> DESCRIPTION OF THE TASK:
Repeat every entry, word for word, leaving no line out.

Stored items from a collection
------------------------------------------------------------
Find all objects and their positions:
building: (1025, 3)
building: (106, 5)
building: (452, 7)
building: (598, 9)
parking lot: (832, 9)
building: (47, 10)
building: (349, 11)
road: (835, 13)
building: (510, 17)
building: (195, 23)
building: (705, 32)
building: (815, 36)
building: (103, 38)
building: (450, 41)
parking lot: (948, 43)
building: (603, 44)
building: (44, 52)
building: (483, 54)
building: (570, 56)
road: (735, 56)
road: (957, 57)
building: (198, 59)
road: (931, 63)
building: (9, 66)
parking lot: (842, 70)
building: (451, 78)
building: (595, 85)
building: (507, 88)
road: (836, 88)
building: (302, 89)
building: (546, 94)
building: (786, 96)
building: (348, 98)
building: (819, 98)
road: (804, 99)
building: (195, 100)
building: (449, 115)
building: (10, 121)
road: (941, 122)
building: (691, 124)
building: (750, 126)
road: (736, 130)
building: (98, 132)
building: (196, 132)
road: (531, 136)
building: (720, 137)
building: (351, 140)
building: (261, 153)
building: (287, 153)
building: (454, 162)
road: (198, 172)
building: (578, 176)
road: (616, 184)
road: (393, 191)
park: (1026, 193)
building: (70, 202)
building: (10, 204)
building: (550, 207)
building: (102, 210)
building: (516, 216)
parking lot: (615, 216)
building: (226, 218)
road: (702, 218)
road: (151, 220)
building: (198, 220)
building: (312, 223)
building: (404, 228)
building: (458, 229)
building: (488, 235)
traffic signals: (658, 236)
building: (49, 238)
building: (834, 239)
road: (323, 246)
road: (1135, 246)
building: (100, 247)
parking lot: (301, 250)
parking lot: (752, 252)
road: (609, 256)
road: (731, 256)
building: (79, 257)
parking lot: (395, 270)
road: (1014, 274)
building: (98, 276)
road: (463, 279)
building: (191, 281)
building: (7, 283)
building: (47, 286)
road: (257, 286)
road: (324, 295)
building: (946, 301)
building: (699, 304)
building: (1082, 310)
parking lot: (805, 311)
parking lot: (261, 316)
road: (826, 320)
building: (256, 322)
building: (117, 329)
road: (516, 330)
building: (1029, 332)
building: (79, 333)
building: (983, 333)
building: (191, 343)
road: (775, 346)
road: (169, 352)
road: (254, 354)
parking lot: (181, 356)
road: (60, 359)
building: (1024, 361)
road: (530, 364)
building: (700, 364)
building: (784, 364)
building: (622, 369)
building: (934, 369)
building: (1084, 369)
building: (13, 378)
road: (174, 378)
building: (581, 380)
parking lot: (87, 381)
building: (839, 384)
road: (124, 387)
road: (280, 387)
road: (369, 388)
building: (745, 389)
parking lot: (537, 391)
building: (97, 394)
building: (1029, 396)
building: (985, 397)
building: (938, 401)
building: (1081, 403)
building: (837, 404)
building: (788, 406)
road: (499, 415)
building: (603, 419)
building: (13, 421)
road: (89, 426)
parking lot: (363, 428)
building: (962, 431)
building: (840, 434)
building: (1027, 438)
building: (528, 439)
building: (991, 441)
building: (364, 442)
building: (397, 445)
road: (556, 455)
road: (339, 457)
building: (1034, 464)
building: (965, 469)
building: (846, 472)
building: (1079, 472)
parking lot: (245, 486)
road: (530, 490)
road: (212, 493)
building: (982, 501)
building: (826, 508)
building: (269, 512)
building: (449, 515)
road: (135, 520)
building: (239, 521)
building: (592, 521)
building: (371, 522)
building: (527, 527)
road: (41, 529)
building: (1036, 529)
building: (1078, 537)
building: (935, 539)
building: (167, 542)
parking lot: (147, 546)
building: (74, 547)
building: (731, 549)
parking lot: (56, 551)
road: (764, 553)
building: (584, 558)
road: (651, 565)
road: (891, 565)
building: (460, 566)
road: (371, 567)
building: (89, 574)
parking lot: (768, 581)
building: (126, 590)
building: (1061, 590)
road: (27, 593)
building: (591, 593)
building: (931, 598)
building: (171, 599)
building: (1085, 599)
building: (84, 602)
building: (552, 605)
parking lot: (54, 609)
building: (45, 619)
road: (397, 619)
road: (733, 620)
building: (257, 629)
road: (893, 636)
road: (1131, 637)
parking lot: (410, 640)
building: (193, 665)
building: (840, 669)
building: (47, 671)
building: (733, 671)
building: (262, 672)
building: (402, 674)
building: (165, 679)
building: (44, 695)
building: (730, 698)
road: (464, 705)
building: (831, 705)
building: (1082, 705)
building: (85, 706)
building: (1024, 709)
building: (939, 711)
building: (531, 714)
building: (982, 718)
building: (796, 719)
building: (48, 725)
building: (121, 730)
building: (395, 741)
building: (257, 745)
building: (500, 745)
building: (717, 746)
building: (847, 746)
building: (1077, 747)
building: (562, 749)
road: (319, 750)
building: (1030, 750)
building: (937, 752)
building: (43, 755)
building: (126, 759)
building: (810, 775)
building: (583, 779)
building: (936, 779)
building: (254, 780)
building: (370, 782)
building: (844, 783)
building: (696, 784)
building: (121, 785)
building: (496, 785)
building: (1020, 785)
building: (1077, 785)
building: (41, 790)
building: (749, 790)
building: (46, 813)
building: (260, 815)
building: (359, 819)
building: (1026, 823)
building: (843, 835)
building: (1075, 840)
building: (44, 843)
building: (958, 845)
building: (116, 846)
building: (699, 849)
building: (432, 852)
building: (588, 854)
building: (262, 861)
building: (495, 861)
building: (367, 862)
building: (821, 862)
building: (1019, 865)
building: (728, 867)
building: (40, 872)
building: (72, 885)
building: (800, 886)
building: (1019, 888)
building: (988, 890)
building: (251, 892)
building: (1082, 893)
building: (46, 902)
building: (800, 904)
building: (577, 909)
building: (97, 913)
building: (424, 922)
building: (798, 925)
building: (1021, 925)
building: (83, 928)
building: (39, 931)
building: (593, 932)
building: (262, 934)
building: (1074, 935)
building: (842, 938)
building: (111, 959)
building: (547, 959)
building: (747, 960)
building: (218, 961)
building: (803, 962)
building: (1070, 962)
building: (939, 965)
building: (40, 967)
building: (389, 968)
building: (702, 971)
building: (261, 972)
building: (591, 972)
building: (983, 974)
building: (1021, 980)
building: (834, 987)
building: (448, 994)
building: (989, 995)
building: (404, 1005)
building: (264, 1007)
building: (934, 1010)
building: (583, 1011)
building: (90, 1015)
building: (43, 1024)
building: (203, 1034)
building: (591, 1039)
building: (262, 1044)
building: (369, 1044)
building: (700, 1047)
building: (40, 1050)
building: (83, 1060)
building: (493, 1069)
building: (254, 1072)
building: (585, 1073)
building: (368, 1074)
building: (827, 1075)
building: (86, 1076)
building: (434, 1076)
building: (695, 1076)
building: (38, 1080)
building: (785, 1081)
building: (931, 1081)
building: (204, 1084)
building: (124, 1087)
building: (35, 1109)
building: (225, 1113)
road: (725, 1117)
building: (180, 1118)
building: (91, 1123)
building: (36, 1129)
------------------------------------------------------------
> SOLUTION TO THE EXERCISE:
Find all objects and their positions:
building: (1025, 3)
building: (106, 5)
building: (452, 7)
building: (598, 9)
parking lot: (832, 9)
building: (47, 10)
building: (349, 11)
road: (835, 13)
building: (510, 17)
building: (195, 23)
building: (705, 32)
building: (815, 36)
building: (103, 38)
building: (450, 41)
parking lot: (948, 43)
building: (603, 44)
building: (44, 52)
building: (483, 54)
building: (570, 56)
road: (735, 56)
road: (957, 57)
building: (198, 59)
road: (931, 63)
building: (9, 66)
parking lot: (842, 70)
building: (451, 78)
building: (595, 85)
building: (507, 88)
road: (836, 88)
building: (302, 89)
building: (546, 94)
building: (786, 96)
building: (348, 98)
building: (819, 98)
road: (804, 99)
building: (195, 100)
building: (449, 115)
building: (10, 121)
road: (941, 122)
building: (691, 124)
building: (750, 126)
road: (736, 130)
building: (98, 132)
building: (196, 132)
road: (531, 136)
building: (720, 137)
building: (351, 140)
building: (261, 153)
building: (287, 153)
building: (454, 162)
road: (198, 172)
building: (578, 176)
road: (616, 184)
road: (393, 191)
park: (1026, 193)
building: (70, 202)
building: (10, 204)
building: (550, 207)
building: (102, 210)
building: (516, 216)
parking lot: (615, 216)
building: (226, 218)
road: (702, 218)
road: (151, 220)
building: (198, 220)
building: (312, 223)
building: (404, 228)
building: (458, 229)
building: (488, 235)
traffic signals: (658, 236)
building: (49, 238)
building: (834, 239)
road: (323, 246)
road: (1135, 246)
building: (100, 247)
parking lot: (301, 250)
parking lot: (752, 252)
road: (609, 256)
road: (731, 256)
building: (79, 257)
parking lot: (395, 270)
road: (1014, 274)
building: (98, 276)
road: (463, 279)
building: (191, 281)
building: (7, 283)
building: (47, 286)
road: (257, 286)
road: (324, 295)
building: (946, 301)
building: (699, 304)
building: (1082, 310)
parking lot: (805, 311)
parking lot: (261, 316)
road: (826, 320)
building: (256, 322)
building: (117, 329)
road: (516, 330)
building: (1029, 332)
building: (79, 333)
building: (983, 333)
building: (191, 343)
road: (775, 346)
road: (169, 352)
road: (254, 354)
parking lot: (181, 356)
road: (60, 359)
building: (1024, 361)
road: (530, 364)
building: (700, 364)
building: (784, 364)
building: (622, 369)
building: (934, 369)
building: (1084, 369)
building: (13, 378)
road: (174, 378)
building: (581, 380)
parking lot: (87, 381)
building: (839, 384)
road: (124, 387)
road: (280, 387)
road: (369, 388)
building: (745, 389)
parking lot: (537, 391)
building: (97, 394)
building: (1029, 396)
building: (985, 397)
building: (938, 401)
building: (1081, 403)
building: (837, 404)
building: (788, 406)
road: (499, 415)
building: (603, 419)
building: (13, 421)
road: (89, 426)
parking lot: (363, 428)
building: (962, 431)
building: (840, 434)
building: (1027, 438)
building: (528, 439)
building: (991, 441)
building: (364, 442)
building: (397, 445)
road: (556, 455)
road: (339, 457)
building: (1034, 464)
building: (965, 469)
building: (846, 472)
building: (1079, 472)
parking lot: (245, 486)
road: (530, 490)
road: (212, 493)
building: (982, 501)
building: (826, 508)
building: (269, 512)
building: (449, 515)
road: (135, 520)
building: (239, 521)
building: (592, 521)
building: (371, 522)
building: (527, 527)
road: (41, 529)
building: (1036, 529)
building: (1078, 537)
building: (935, 539)
building: (167, 542)
parking lot: (147, 546)
building: (74, 547)
building: (731, 549)
parking lot: (56, 551)
road: (764, 553)
building: (584, 558)
road: (651, 565)
road: (891, 565)
building: (460, 566)
road: (371, 567)
building: (89, 574)
parking lot: (768, 581)
building: (126, 590)
building: (1061, 590)
road: (27, 593)
building: (591, 593)
building: (931, 598)
building: (171, 599)
building: (1085, 599)
building: (84, 602)
building: (552, 605)
parking lot: (54, 609)
building: (45, 619)
road: (397, 619)
road: (733, 620)
building: (257, 629)
road: (893, 636)
road: (1131, 637)
parking lot: (410, 640)
building: (193, 665)
building: (840, 669)
building: (47, 671)
building: (733, 671)
building: (262, 672)
building: (402, 674)
building: (165, 679)
building: (44, 695)
building: (730, 698)
road: (464, 705)
building: (831, 705)
building: (1082, 705)
building: (85, 706)
building: (1024, 709)
building: (939, 711)
building: (531, 714)
building: (982, 718)
building: (796, 719)
building: (48, 725)
building: (121, 730)
building: (395, 741)
building: (257, 745)
building: (500, 745)
building: (717, 746)
building: (847, 746)
building: (1077, 747)
building: (562, 749)
road: (319, 750)
building: (1030, 750)
building: (937, 752)
building: (43, 755)
building: (126, 759)
building: (810, 775)
building: (583, 779)
building: (936, 779)
building: (254, 780)
building: (370, 782)
building: (844, 783)
building: (696, 784)
building: (121, 785)
building: (496, 785)
building: (1020, 785)
building: (1077, 785)
building: (41, 790)
building: (749, 790)
building: (46, 813)
building: (260, 815)
building: (359, 819)
building: (1026, 823)
building: (843, 835)
building: (1075, 840)
building: (44, 843)
building: (958, 845)
building: (116, 846)
building: (699, 849)
building: (432, 852)
building: (588, 854)
building: (262, 861)
building: (495, 861)
building: (367, 862)
building: (821, 862)
building: (1019, 865)
building: (728, 867)
building: (40, 872)
building: (72, 885)
building: (800, 886)
building: (1019, 888)
building: (988, 890)
building: (251, 892)
building: (1082, 893)
building: (46, 902)
building: (800, 904)
building: (577, 909)
building: (97, 913)
building: (424, 922)
building: (798, 925)
building: (1021, 925)
building: (83, 928)
building: (39, 931)
building: (593, 932)
building: (262, 934)
building: (1074, 935)
building: (842, 938)
building: (111, 959)
building: (547, 959)
building: (747, 960)
building: (218, 961)
building: (803, 962)
building: (1070, 962)
building: (939, 965)
building: (40, 967)
building: (389, 968)
building: (702, 971)
building: (261, 972)
building: (591, 972)
building: (983, 974)
building: (1021, 980)
building: (834, 987)
building: (448, 994)
building: (989, 995)
building: (404, 1005)
building: (264, 1007)
building: (934, 1010)
building: (583, 1011)
building: (90, 1015)
building: (43, 1024)
building: (203, 1034)
building: (591, 1039)
building: (262, 1044)
building: (369, 1044)
building: (700, 1047)
building: (40, 1050)
building: (83, 1060)
building: (493, 1069)
building: (254, 1072)
building: (585, 1073)
building: (368, 1074)
building: (827, 1075)
building: (86, 1076)
building: (434, 1076)
building: (695, 1076)
building: (38, 1080)
building: (785, 1081)
building: (931, 1081)
building: (204, 1084)
building: (124, 1087)
building: (35, 1109)
building: (225, 1113)
road: (725, 1117)
building: (180, 1118)
building: (91, 1123)
building: (36, 1129)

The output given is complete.